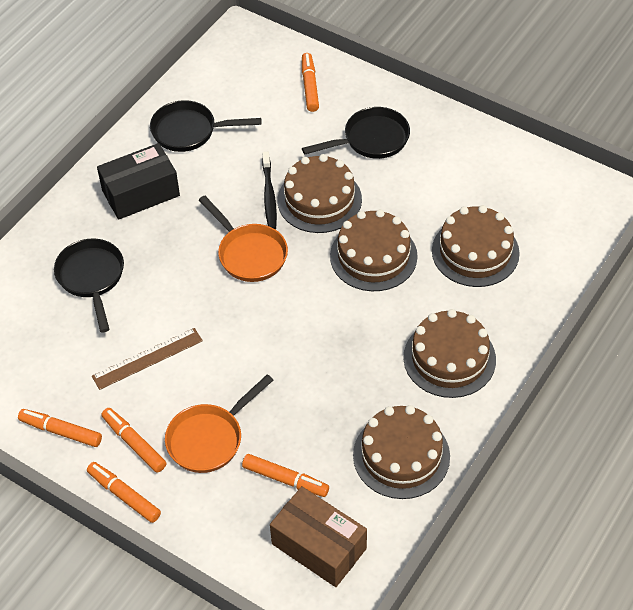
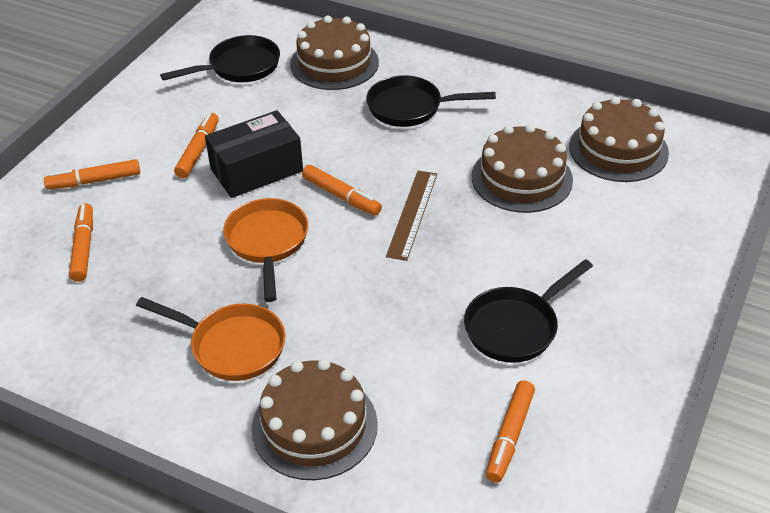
black toothbrush: 1 -> 0
brown box: 1 -> 0
brown cake: 5 -> 4

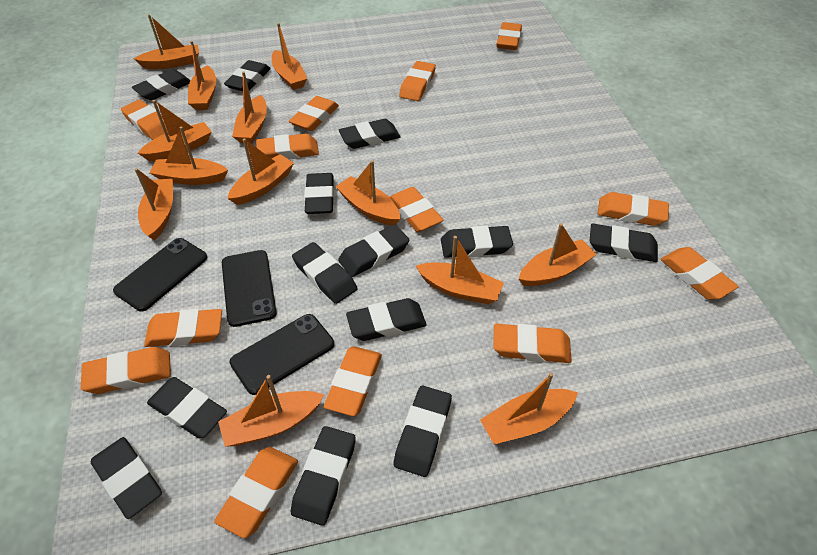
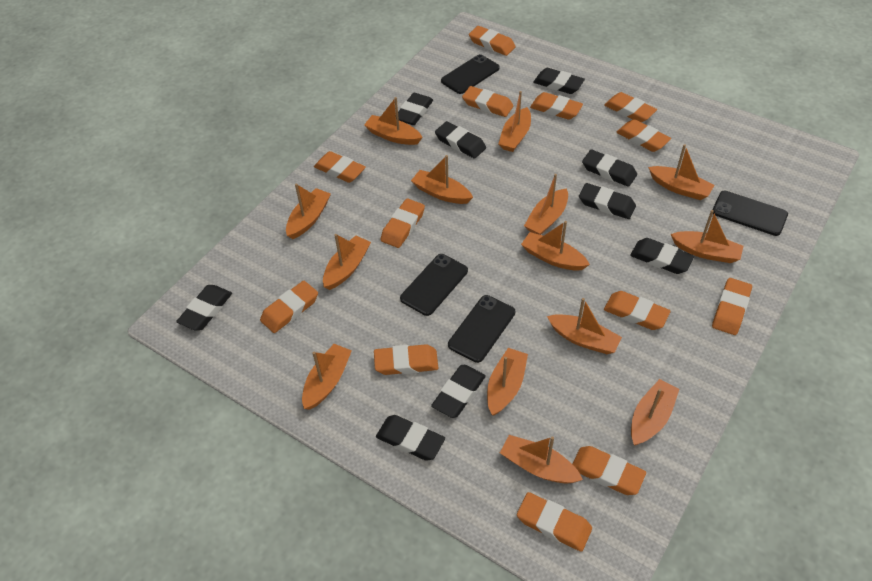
black eraser: 13 -> 9
black phone: 3 -> 4
orange boat: 13 -> 14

* * *

Filter the entries above and copy only the lines that hold "black".

black toothbrush: 1 -> 0
black eraser: 13 -> 9
black phone: 3 -> 4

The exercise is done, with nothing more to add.